Assignment
Keep every word the same. Repeat the records without their images.
[[ Record extracts, beginning ]]
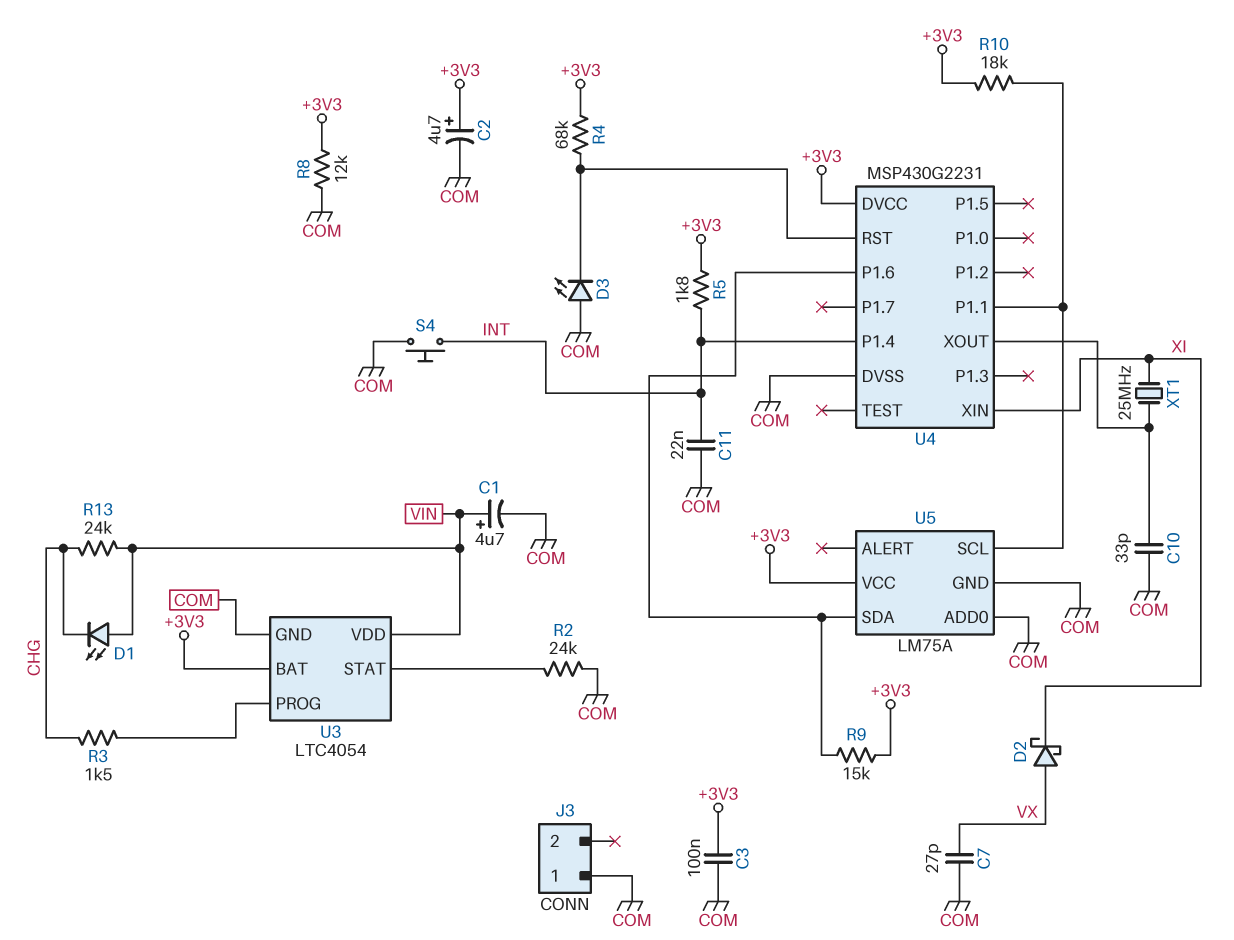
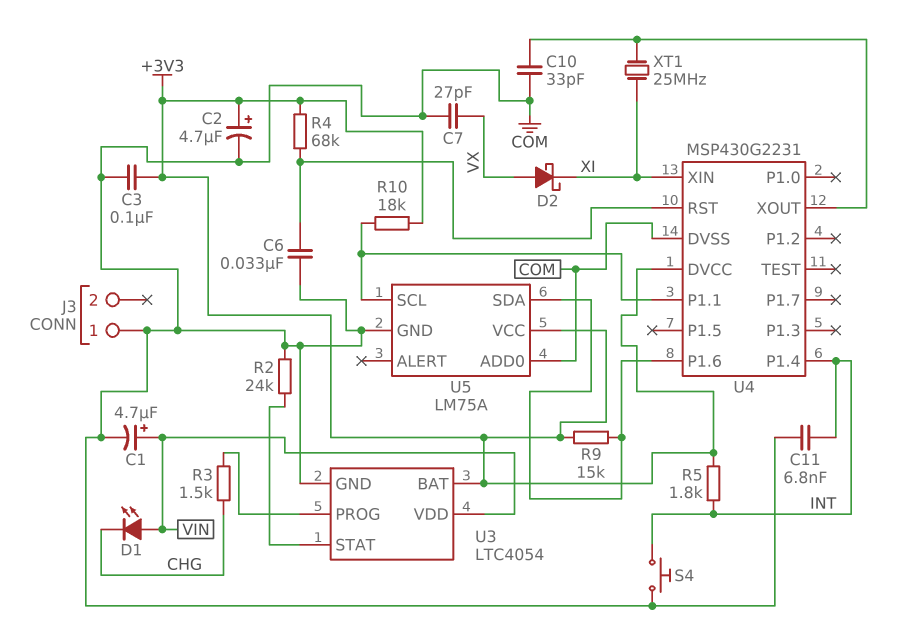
C6: none -> 33nF (COM, U4/RST)
C11: 22nF (COM, INT) -> 6.8nF (COM, INT)
D3: LED (A COM, K U4/RST) -> none
R8: 12k (+3V3, COM) -> none
R13: 24k (CHG, VIN) -> none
[[ Record extracts, end ]]
Solution to the exercise
C6: none -> 33nF (COM, U4/RST)
C11: 22nF (COM, INT) -> 6.8nF (COM, INT)
D3: LED (A COM, K U4/RST) -> none
R8: 12k (+3V3, COM) -> none
R13: 24k (CHG, VIN) -> none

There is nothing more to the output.